→ **WHAT THE EXERCISE ASKS**:
Work through the records below and copy every line that includes "brown".

(Object displacement listings)
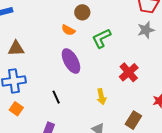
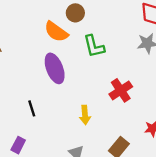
orange semicircle: (68, 30) -> (56, 32), size x1.5
green L-shape: (101, 38) -> (94, 46), turned -85

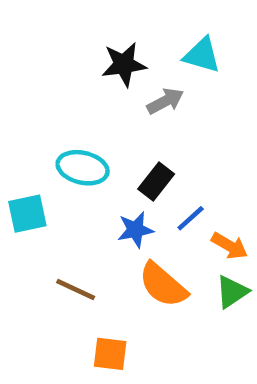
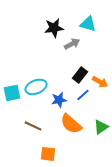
cyan ellipse: (83, 168) -> (36, 87), moved, turned -35
black rectangle: (156, 182) -> (80, 75), moved
orange arrow: (230, 246) -> (100, 82), moved

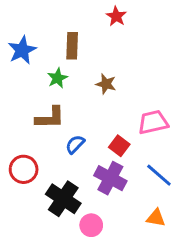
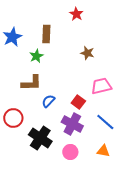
brown star: (106, 84) -> (87, 53), moved
pink circle: (91, 225) -> (70, 152), moved

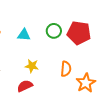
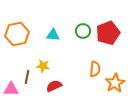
red pentagon: (79, 33) -> (108, 33), turned -30
yellow star: (32, 66) -> (43, 66), moved

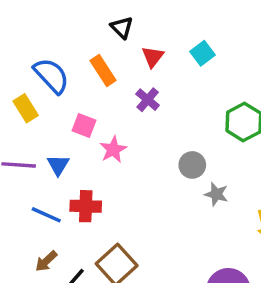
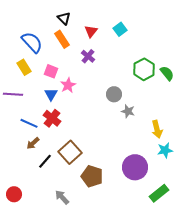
black triangle: (122, 27) -> (64, 18), moved
yellow rectangle: (26, 108) -> (24, 67), moved
blue triangle: (58, 165) -> (51, 94), moved
red cross: (86, 206) -> (52, 118), turned 36
brown arrow: (46, 261) -> (33, 143), moved

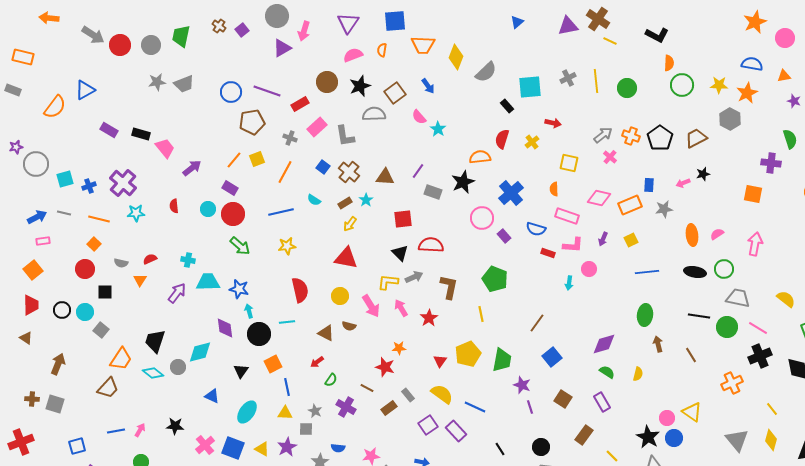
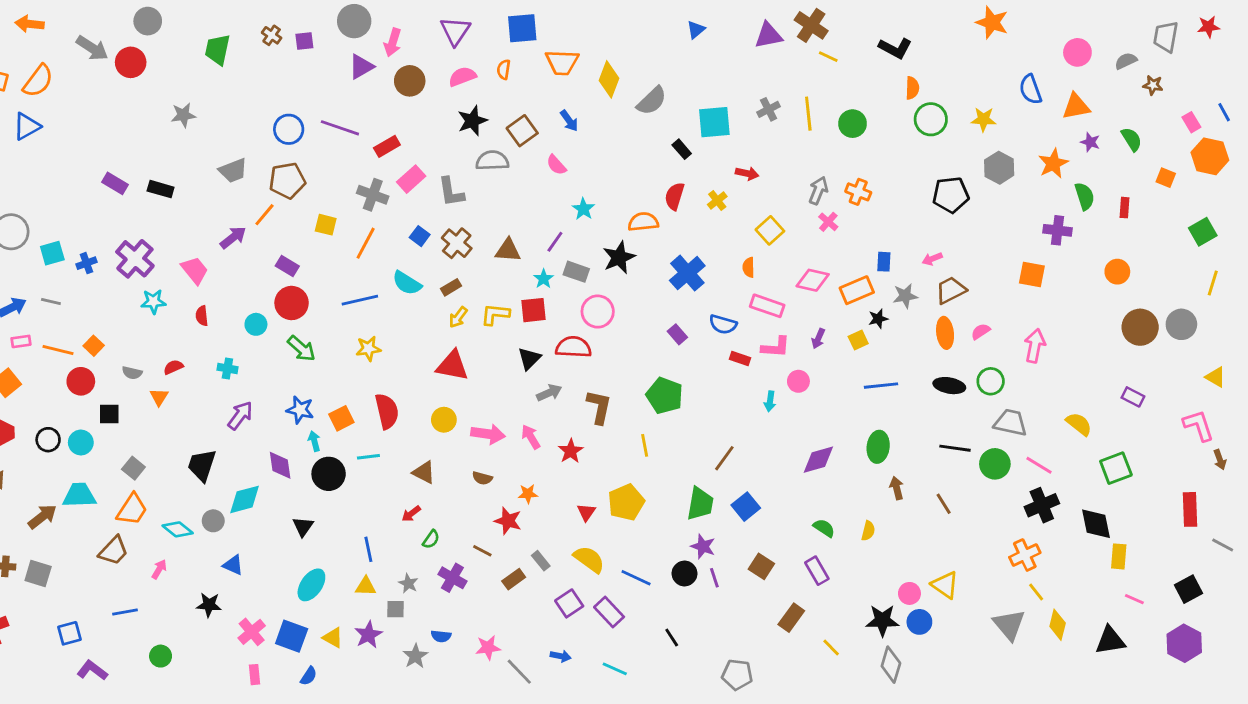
orange star: (755, 22) -> (992, 22), moved, turned -30
purple square: (242, 30) -> (304, 41), turned 32
gray circle: (151, 45) -> (148, 21), moved
blue semicircle: (752, 64) -> (1030, 89), turned -120
orange triangle: (784, 76) -> (1076, 106), size x1.5
brown circle: (327, 82) -> (410, 81), moved
gray trapezoid: (184, 84) -> (233, 171), moved
blue triangle: (85, 90) -> (27, 126), moved
orange star: (747, 93) -> (1053, 163), moved
orange semicircle: (55, 107) -> (38, 81), moved
brown pentagon: (252, 122) -> (287, 181), moved
cyan star: (438, 129) -> (583, 209), moved
gray arrow: (603, 135) -> (818, 190), turned -30
gray cross: (290, 138) -> (373, 195), size x1.5
black pentagon: (660, 138) -> (951, 195), moved, turned 30
brown trapezoid: (696, 138) -> (951, 290), moved
pink trapezoid: (165, 148) -> (195, 270), moved
yellow square: (257, 159) -> (326, 225), turned 35
orange line: (234, 160) -> (264, 215), moved
yellow square: (569, 163) -> (770, 230), turned 36
black star: (703, 174) -> (878, 319), moved
cyan semicircle: (314, 200) -> (407, 283), size x1.5
cyan star: (366, 200) -> (544, 279), moved
red semicircle: (174, 206) -> (202, 316), moved
cyan circle: (208, 209) -> (256, 324), moved
pink circle: (482, 218) -> (598, 312), moved
orange line: (99, 219) -> (58, 350), moved
black triangle: (400, 253) -> (529, 359), turned 30
cyan trapezoid: (208, 282) -> (79, 495), moved
yellow L-shape: (388, 282) -> (495, 314), moved
purple arrow: (177, 293) -> (240, 415), moved
pink arrow: (371, 306) -> (488, 434), turned -50
brown semicircle: (349, 326) -> (482, 478), moved
gray square: (101, 330) -> (133, 468), moved
black trapezoid: (155, 341) -> (202, 465), moved
purple diamond: (604, 344) -> (818, 460), moved
green trapezoid: (502, 360) -> (700, 504), moved
brown arrow: (58, 364) -> (42, 517), turned 30
orange square: (273, 364) -> (341, 418), moved
orange cross: (732, 383) -> (1025, 555), moved
blue triangle: (212, 396) -> (233, 565), moved
yellow line: (772, 409) -> (1036, 592), moved
pink arrow: (140, 430) -> (159, 569), moved
black star: (648, 437) -> (882, 620), turned -30
black circle: (541, 447) -> (684, 574), moved

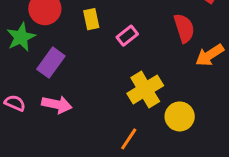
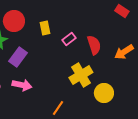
red semicircle: (184, 28) -> (94, 45), moved
orange line: (129, 139) -> (58, 108), moved

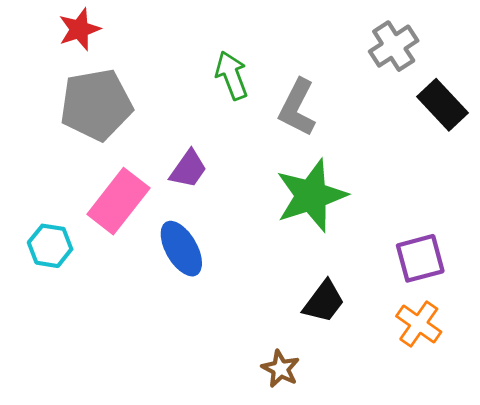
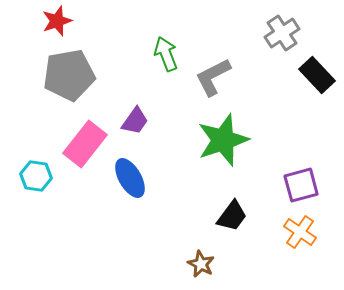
gray L-shape: (297, 108) -> (213, 77), turned 36

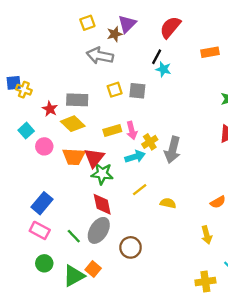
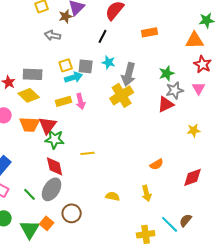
gray arrow: (100, 56) -> (53, 35), size x0.7
cyan star: (163, 69) -> (109, 62), moved
yellow cross: (150, 142) -> (122, 95), moved, size x1.6
gray arrow: (173, 150) -> (129, 74), moved
cyan arrow: (135, 157) -> (74, 77), moved
yellow line: (140, 190) -> (88, 153), turned 32
yellow semicircle: (168, 203) -> (113, 196), moved
brown circle: (131, 247) -> (72, 213), moved
green triangle: (74, 276) -> (30, 229), turned -30

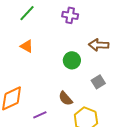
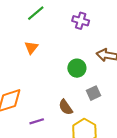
orange triangle: (27, 46) -> (31, 48), turned 32
gray square: (98, 82) -> (94, 93), moved

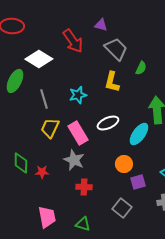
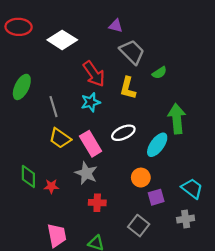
red arrow: (73, 41) -> (94, 74), moved
white diamond: (39, 59) -> (62, 40), moved
green semicircle: (141, 68) -> (159, 73), turned 32
yellow trapezoid: (50, 128) -> (60, 138), turned -80

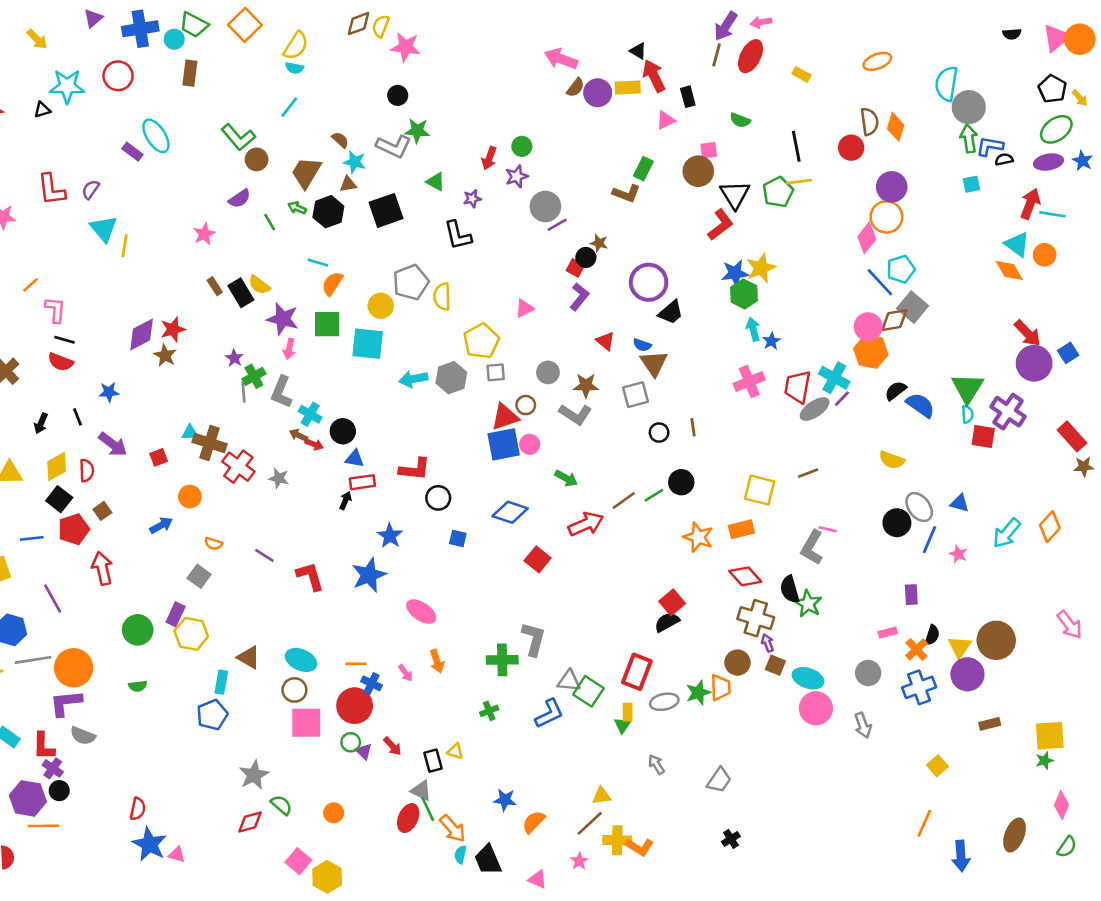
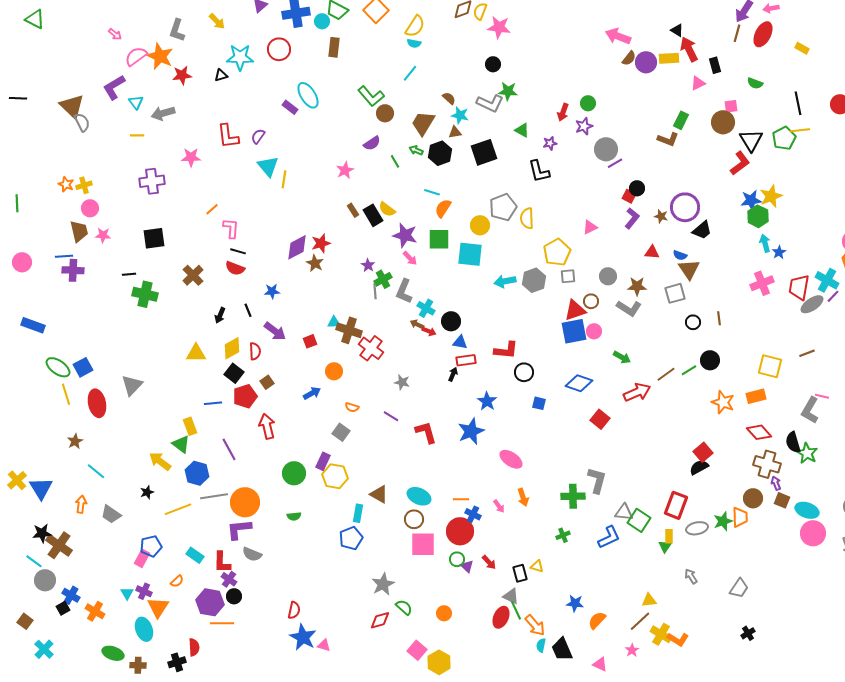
brown star: (599, 243) -> (661, 216), moved
red triangle: (605, 341) -> (652, 252), turned -35
pink arrow: (289, 349) -> (410, 258), turned -56
gray star: (279, 478) -> (402, 382), moved
yellow cross: (617, 840) -> (661, 634), turned 30

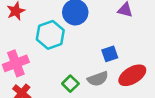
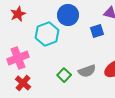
blue square: (110, 54) -> (97, 31), moved

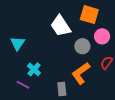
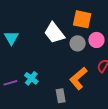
cyan triangle: (17, 43) -> (11, 38), moved
gray circle: (82, 46) -> (78, 43), moved
purple line: (23, 85) -> (10, 83), moved, turned -40

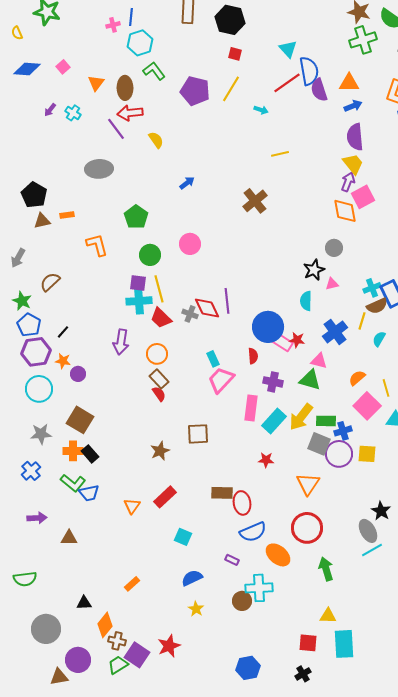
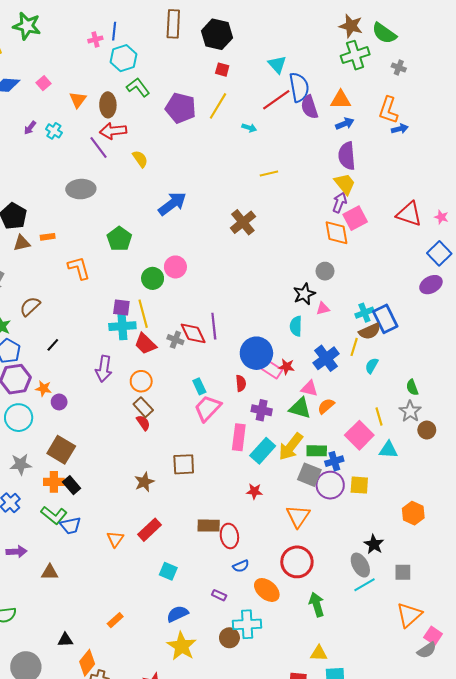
blue arrow: (187, 183) -> (172, 204), size x1.8
green circle: (150, 255) -> (153, 278), moved
black line: (63, 332) -> (53, 345), moved
orange semicircle: (357, 378) -> (326, 406), moved
blue semicircle: (253, 532) -> (241, 566), size x0.6
yellow star: (196, 609) -> (182, 646), size x1.8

→ **RESPONSE BELOW**:
brown star: (106, 84) -> (87, 53), moved
brown arrow: (46, 261) -> (33, 143), moved
brown circle: (327, 82) -> (410, 81), moved
brown pentagon: (252, 122) -> (287, 181), moved
brown trapezoid: (696, 138) -> (951, 290), moved
brown semicircle: (349, 326) -> (482, 478), moved
brown arrow: (58, 364) -> (42, 517), turned 30
brown circle: (131, 247) -> (72, 213), moved
brown star: (599, 243) -> (661, 216), moved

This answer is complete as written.